Coordinate change listings
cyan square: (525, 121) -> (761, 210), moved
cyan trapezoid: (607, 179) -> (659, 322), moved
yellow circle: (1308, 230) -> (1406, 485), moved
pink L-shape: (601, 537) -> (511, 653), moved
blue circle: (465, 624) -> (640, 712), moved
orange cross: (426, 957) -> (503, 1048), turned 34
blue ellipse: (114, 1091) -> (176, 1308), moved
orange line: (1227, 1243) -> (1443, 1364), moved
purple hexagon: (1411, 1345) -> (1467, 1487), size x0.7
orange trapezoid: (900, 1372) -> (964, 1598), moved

==

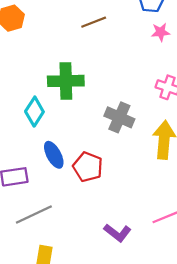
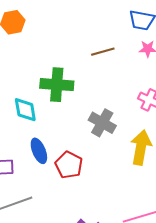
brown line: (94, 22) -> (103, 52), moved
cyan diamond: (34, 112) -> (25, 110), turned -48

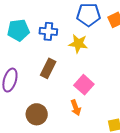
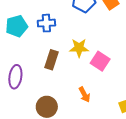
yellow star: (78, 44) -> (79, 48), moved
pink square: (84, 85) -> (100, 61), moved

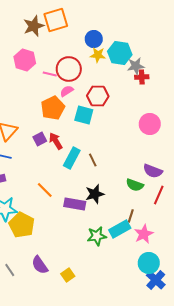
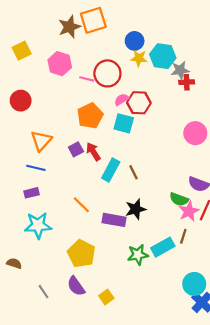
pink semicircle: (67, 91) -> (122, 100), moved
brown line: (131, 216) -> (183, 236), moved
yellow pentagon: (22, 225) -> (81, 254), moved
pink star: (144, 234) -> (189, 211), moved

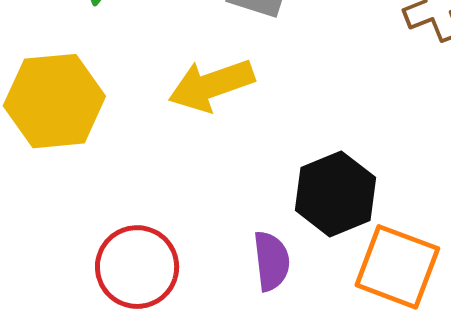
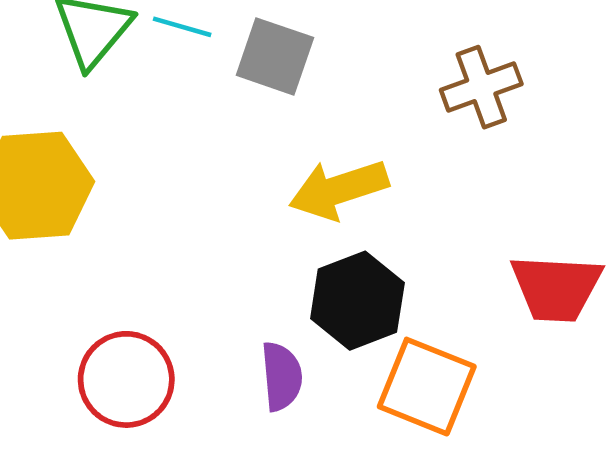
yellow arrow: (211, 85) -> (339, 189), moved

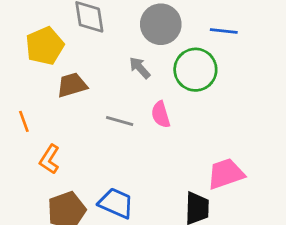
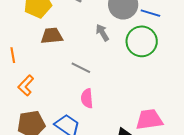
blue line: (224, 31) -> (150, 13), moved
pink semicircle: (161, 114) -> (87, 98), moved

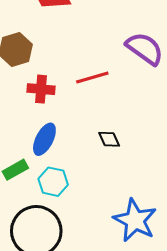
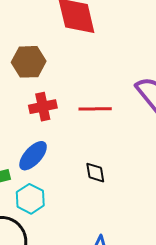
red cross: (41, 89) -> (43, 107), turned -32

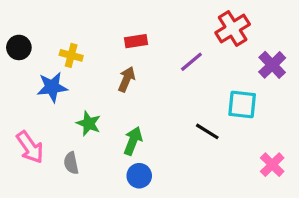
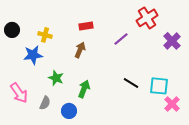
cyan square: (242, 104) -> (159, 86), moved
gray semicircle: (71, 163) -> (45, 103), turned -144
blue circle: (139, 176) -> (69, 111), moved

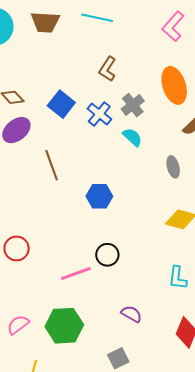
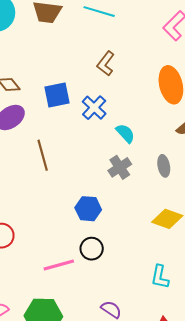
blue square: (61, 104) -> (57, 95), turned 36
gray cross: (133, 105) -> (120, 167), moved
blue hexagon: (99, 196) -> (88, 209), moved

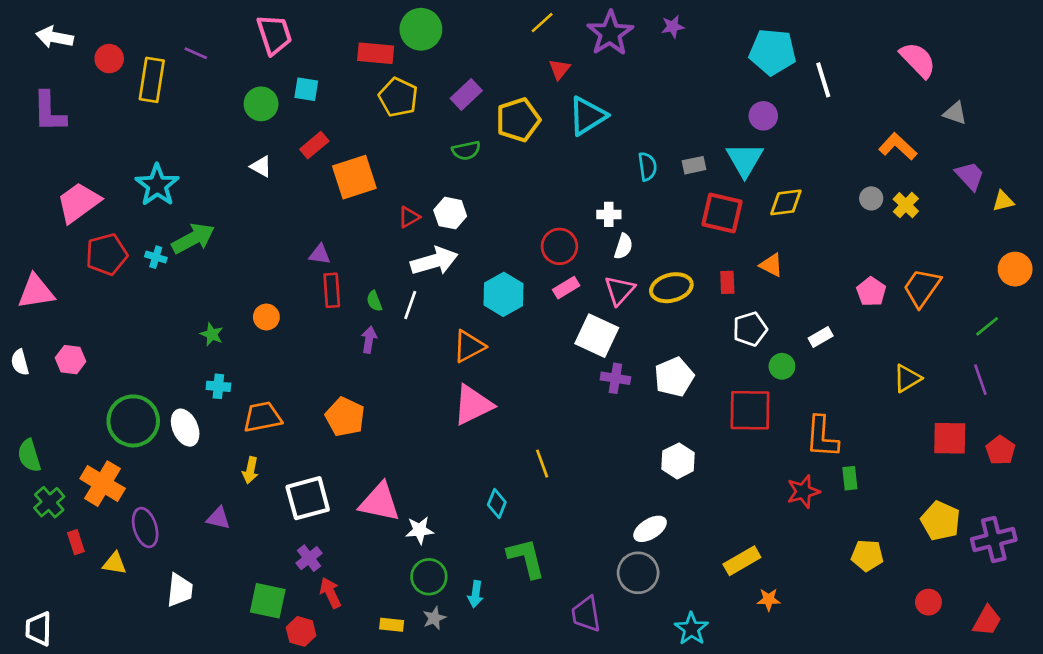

_WHAT TO PRODUCE_:
Reproduce the entries exactly, from the line with "yellow arrow: (211, 85) -> (339, 189), moved" to the line with "blue hexagon: (99, 196) -> (88, 209), moved", both lines included, keeping no pictures.

_EXERCISE OUTPUT_:
yellow arrow: (211, 85) -> (339, 189), moved

blue line: (224, 31) -> (150, 13), moved
pink semicircle: (161, 114) -> (87, 98), moved

red cross: (41, 89) -> (43, 107), turned -32

cyan square: (242, 104) -> (159, 86), moved
gray semicircle: (71, 163) -> (45, 103), turned -144
blue circle: (139, 176) -> (69, 111), moved

blue square: (61, 104) -> (57, 95), turned 36
gray cross: (133, 105) -> (120, 167), moved
blue hexagon: (99, 196) -> (88, 209), moved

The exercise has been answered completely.